_Problem to work on_
All lines in the listing below from the one containing "yellow ellipse: (190, 668)" through the last should be written out exactly, and only those.

_Records for the task_
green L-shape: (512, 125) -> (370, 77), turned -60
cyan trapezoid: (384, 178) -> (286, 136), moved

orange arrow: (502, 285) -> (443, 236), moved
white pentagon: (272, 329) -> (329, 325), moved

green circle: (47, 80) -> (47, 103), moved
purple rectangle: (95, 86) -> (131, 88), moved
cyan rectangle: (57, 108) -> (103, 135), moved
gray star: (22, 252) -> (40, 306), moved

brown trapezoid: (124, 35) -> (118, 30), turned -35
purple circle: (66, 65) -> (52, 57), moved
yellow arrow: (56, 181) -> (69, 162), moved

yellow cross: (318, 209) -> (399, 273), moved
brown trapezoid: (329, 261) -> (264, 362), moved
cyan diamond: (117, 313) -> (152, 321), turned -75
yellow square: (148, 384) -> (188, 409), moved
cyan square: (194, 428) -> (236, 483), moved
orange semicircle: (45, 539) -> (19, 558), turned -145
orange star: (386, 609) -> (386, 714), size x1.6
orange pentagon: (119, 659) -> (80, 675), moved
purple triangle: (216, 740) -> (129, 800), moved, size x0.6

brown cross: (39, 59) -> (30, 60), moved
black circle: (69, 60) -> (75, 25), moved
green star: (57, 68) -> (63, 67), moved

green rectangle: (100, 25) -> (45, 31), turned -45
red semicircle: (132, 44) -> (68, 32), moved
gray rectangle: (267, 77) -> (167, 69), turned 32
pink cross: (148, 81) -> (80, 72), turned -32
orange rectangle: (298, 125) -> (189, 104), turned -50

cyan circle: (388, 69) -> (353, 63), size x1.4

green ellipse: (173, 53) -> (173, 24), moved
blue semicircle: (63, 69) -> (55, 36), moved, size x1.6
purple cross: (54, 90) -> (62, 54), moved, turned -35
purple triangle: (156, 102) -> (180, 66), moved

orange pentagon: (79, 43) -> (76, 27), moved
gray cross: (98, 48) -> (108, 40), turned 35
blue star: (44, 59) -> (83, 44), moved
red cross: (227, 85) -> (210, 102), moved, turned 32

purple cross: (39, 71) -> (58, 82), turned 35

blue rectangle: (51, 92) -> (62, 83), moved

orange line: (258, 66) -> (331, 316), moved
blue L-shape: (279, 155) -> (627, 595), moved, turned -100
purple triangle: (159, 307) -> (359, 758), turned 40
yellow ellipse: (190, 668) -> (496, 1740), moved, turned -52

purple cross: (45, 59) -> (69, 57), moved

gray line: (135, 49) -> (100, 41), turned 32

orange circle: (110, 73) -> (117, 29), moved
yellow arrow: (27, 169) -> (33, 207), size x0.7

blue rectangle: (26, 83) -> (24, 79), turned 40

_Solution for this problem_
yellow ellipse: (190, 668) -> (496, 1740), moved, turned -52

purple cross: (45, 59) -> (69, 57), moved

gray line: (135, 49) -> (100, 41), turned 32

orange circle: (110, 73) -> (117, 29), moved
yellow arrow: (27, 169) -> (33, 207), size x0.7

blue rectangle: (26, 83) -> (24, 79), turned 40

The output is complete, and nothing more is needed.